■ **Task**: In the records below, find the line holding "F1: 3A (DGND, NET6) -> 3A (+24V, NET6)" and the line holding "R5: 680k (DGND, NET4) -> none". Set down both, with every line between them, exactly.
::: Extracted records :::
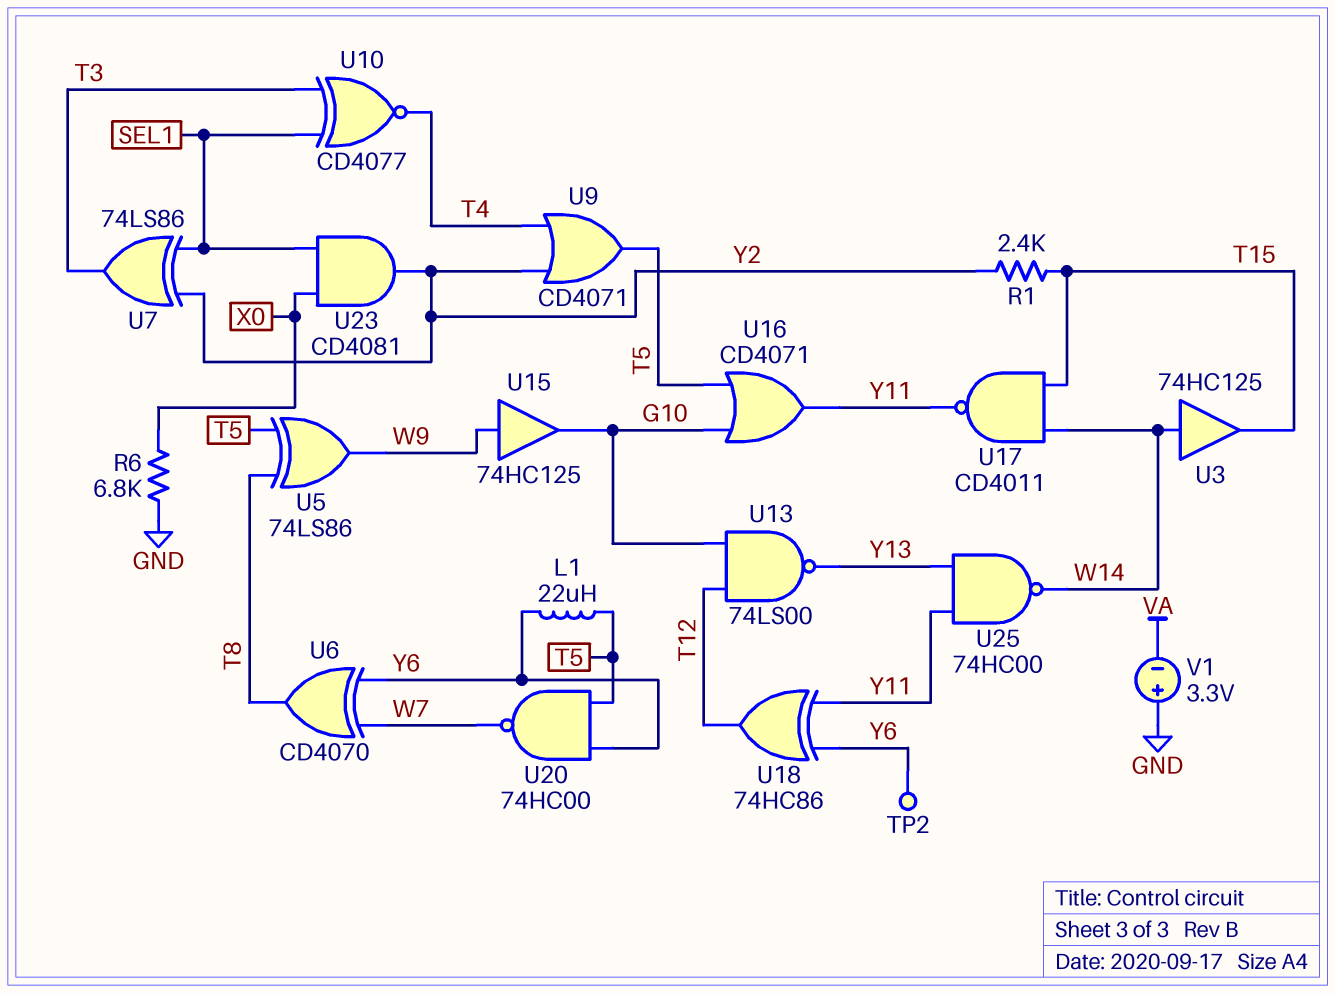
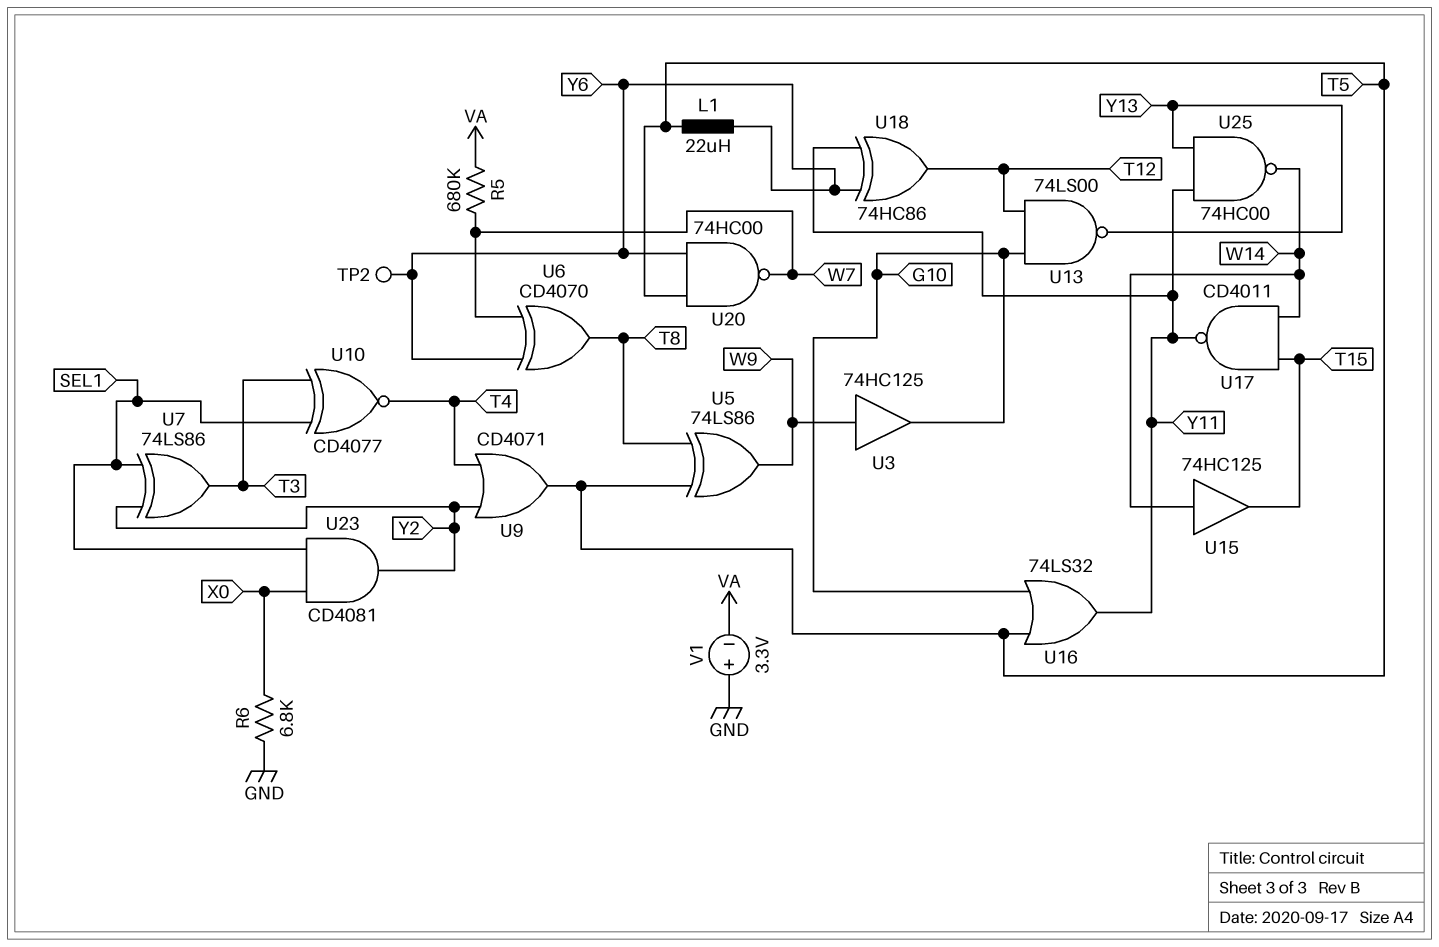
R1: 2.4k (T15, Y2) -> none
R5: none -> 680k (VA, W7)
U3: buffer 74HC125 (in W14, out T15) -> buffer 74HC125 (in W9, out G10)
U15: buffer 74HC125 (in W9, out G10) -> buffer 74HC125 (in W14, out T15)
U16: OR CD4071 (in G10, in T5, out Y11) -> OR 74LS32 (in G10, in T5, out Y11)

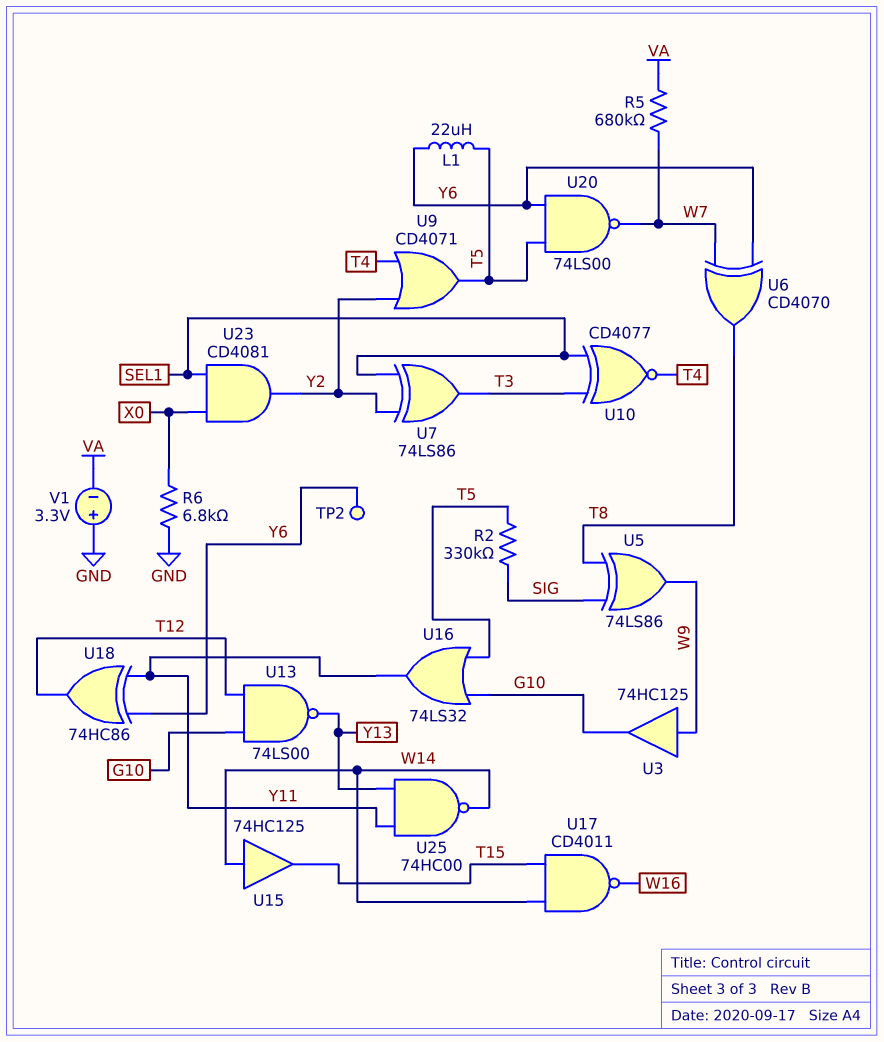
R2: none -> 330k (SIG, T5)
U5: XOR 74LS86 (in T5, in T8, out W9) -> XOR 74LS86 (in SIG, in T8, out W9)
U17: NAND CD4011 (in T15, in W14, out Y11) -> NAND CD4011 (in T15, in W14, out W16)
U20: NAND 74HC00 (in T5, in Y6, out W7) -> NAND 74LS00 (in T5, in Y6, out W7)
:::
::: Extracted records :::
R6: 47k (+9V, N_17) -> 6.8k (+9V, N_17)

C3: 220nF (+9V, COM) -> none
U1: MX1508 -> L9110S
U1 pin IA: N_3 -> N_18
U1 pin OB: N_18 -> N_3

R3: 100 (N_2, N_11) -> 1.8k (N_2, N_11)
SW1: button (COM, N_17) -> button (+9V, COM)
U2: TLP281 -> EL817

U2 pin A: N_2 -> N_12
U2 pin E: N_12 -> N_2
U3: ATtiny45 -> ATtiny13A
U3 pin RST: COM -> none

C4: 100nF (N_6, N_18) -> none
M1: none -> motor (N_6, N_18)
:::
::: Extracted records :::
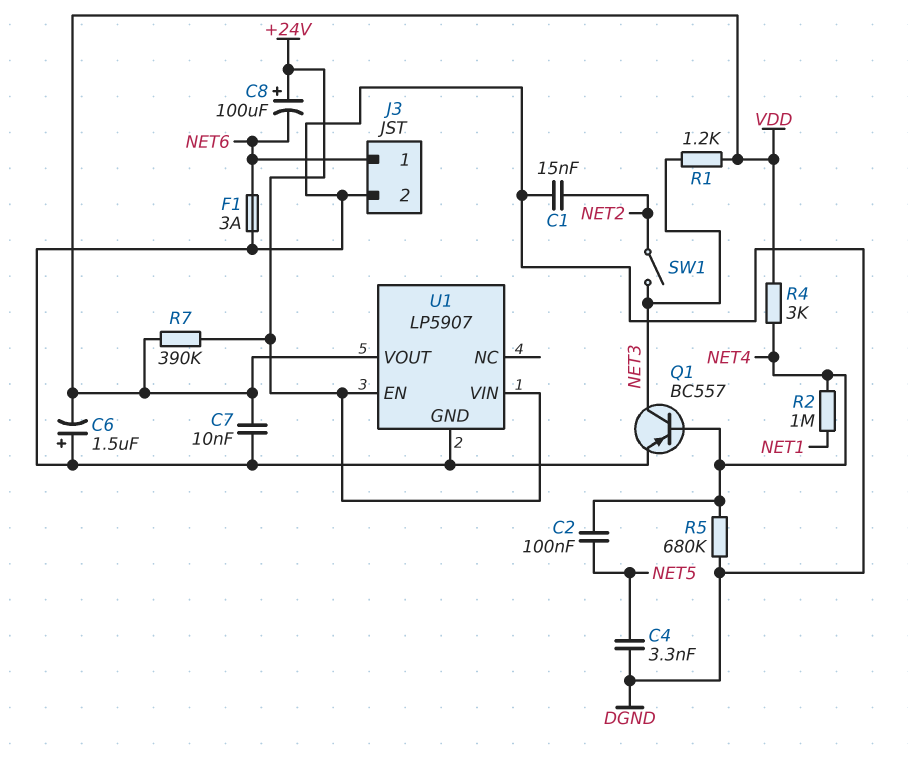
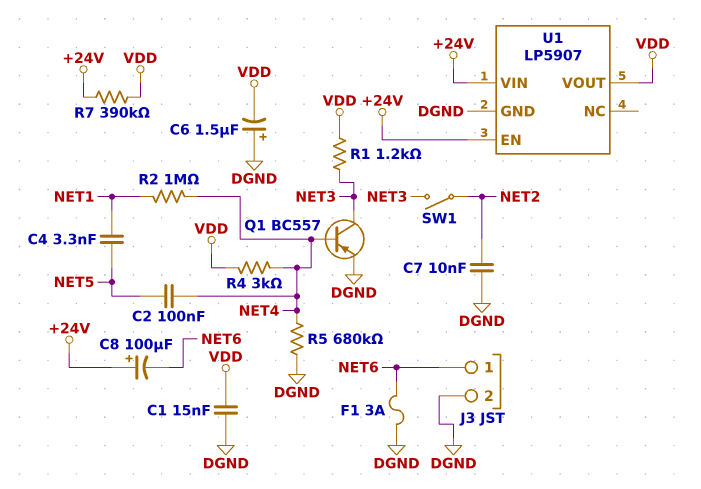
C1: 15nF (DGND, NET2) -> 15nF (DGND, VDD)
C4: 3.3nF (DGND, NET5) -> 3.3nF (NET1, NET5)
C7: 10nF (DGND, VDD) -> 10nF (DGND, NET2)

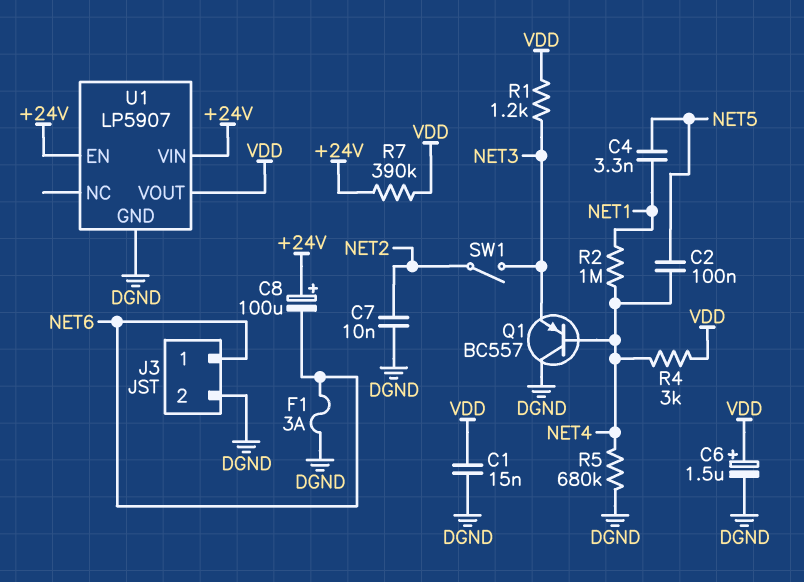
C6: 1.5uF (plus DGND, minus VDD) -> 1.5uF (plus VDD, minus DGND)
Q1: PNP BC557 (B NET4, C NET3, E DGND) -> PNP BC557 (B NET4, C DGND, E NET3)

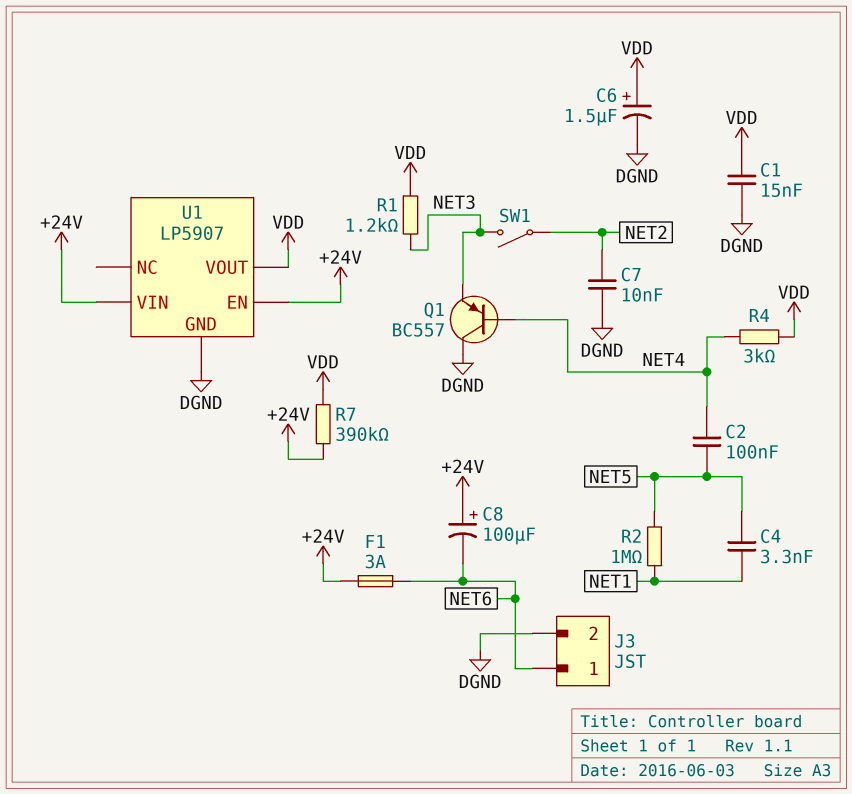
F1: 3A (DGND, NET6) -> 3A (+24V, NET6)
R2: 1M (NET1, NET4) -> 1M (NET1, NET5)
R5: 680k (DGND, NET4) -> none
:::
■ **Solution to this problem**:
F1: 3A (DGND, NET6) -> 3A (+24V, NET6)
R2: 1M (NET1, NET4) -> 1M (NET1, NET5)
R5: 680k (DGND, NET4) -> none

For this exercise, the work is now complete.